*** Given information ***

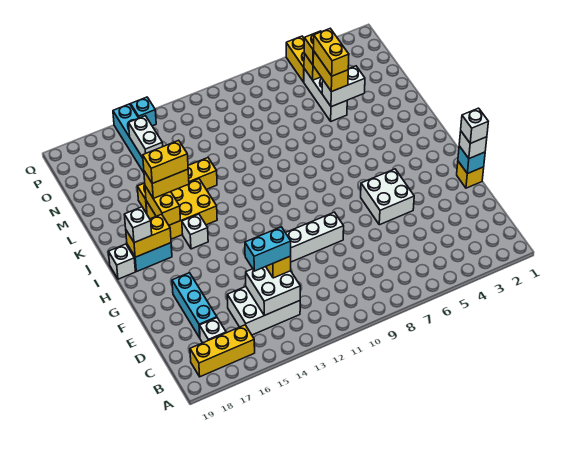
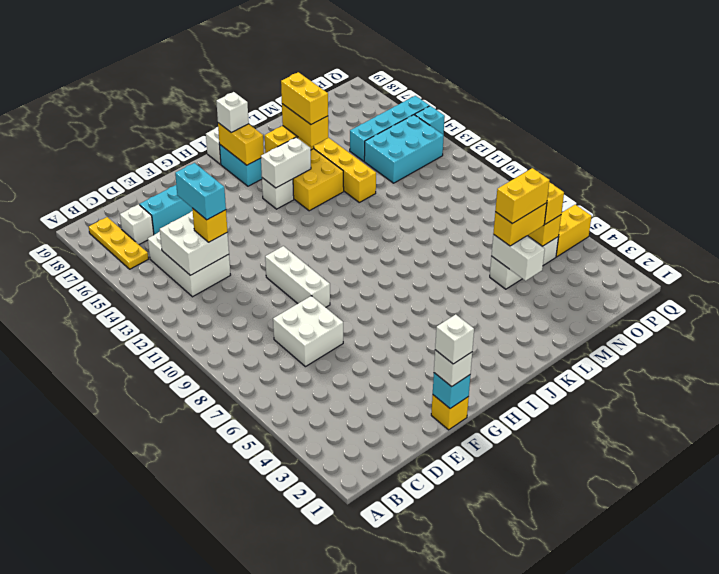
yellow brick B16:B18 level 1 -> yellow plate B16:B18 level 1
white brick F5:G6 level 1 -> white brick D7:E8 level 1
none -> cyan brick N13:P14 level 1
white brick N15:O15 level 2 -> white brick I15:J15 level 2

*** End of Given information ***

=== Problem details ===
An exact copy is required of each line from the one containing "white brick F5:G6" through the last line of the material, and of no other line.

=== Problem solution ===
white brick F5:G6 level 1 -> white brick D7:E8 level 1
none -> cyan brick N13:P14 level 1
white brick N15:O15 level 2 -> white brick I15:J15 level 2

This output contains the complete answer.